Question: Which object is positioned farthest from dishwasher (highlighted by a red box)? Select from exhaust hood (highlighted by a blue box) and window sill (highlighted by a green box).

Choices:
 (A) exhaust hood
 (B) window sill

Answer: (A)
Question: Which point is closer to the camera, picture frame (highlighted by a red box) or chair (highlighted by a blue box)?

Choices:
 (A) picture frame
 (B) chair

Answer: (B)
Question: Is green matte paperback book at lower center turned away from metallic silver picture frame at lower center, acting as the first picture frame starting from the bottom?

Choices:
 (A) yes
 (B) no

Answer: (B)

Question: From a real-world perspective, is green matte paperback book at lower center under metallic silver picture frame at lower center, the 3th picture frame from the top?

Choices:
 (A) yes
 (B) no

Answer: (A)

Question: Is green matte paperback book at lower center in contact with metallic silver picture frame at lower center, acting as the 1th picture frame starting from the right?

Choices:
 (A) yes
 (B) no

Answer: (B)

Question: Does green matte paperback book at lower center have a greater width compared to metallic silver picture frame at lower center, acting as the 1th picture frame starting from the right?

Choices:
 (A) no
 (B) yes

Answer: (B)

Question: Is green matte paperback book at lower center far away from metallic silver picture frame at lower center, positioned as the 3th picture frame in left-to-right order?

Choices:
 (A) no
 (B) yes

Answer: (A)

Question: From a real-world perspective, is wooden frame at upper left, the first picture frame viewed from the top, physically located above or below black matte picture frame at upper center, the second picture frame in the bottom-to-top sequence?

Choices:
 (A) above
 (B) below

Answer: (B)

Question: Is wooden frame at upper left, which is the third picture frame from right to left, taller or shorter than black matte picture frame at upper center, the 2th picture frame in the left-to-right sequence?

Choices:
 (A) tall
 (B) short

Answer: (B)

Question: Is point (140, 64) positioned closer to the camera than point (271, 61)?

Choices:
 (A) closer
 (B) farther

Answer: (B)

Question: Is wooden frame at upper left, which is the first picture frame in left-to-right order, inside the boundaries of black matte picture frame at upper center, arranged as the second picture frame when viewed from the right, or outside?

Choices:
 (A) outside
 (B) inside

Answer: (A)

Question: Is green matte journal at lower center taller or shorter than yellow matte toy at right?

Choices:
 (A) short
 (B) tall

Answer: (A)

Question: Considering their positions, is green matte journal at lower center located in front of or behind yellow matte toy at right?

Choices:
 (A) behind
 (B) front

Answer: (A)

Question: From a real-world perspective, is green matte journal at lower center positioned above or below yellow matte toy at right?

++++++++++

## EXERCISE AIM:
Reproduce all of the items above word for word, line by line.

## TASK SOLUTION:
Question: Which object is positioned farthest from dishwasher (highlighted by a red box)? Select from exhaust hood (highlighted by a blue box) and window sill (highlighted by a green box).

Choices:
 (A) exhaust hood
 (B) window sill

Answer: (A)
Question: Which point is closer to the camera, picture frame (highlighted by a red box) or chair (highlighted by a blue box)?

Choices:
 (A) picture frame
 (B) chair

Answer: (B)
Question: Is green matte paperback book at lower center turned away from metallic silver picture frame at lower center, acting as the first picture frame starting from the bottom?

Choices:
 (A) yes
 (B) no

Answer: (B)

Question: From a real-world perspective, is green matte paperback book at lower center under metallic silver picture frame at lower center, the 3th picture frame from the top?

Choices:
 (A) yes
 (B) no

Answer: (A)

Question: Is green matte paperback book at lower center in contact with metallic silver picture frame at lower center, acting as the 1th picture frame starting from the right?

Choices:
 (A) yes
 (B) no

Answer: (B)

Question: Does green matte paperback book at lower center have a greater width compared to metallic silver picture frame at lower center, acting as the 1th picture frame starting from the right?

Choices:
 (A) no
 (B) yes

Answer: (B)

Question: Is green matte paperback book at lower center far away from metallic silver picture frame at lower center, positioned as the 3th picture frame in left-to-right order?

Choices:
 (A) no
 (B) yes

Answer: (A)

Question: From a real-world perspective, is wooden frame at upper left, the first picture frame viewed from the top, physically located above or below black matte picture frame at upper center, the second picture frame in the bottom-to-top sequence?

Choices:
 (A) above
 (B) below

Answer: (B)

Question: Is wooden frame at upper left, which is the third picture frame from right to left, taller or shorter than black matte picture frame at upper center, the 2th picture frame in the left-to-right sequence?

Choices:
 (A) tall
 (B) short

Answer: (B)

Question: Is point (140, 64) positioned closer to the camera than point (271, 61)?

Choices:
 (A) closer
 (B) farther

Answer: (B)

Question: Is wooden frame at upper left, which is the first picture frame in left-to-right order, inside the boundaries of black matte picture frame at upper center, arranged as the second picture frame when viewed from the right, or outside?

Choices:
 (A) outside
 (B) inside

Answer: (A)

Question: Is green matte journal at lower center taller or shorter than yellow matte toy at right?

Choices:
 (A) short
 (B) tall

Answer: (A)

Question: Considering their positions, is green matte journal at lower center located in front of or behind yellow matte toy at right?

Choices:
 (A) behind
 (B) front

Answer: (A)

Question: From a real-world perspective, is green matte journal at lower center positioned above or below yellow matte toy at right?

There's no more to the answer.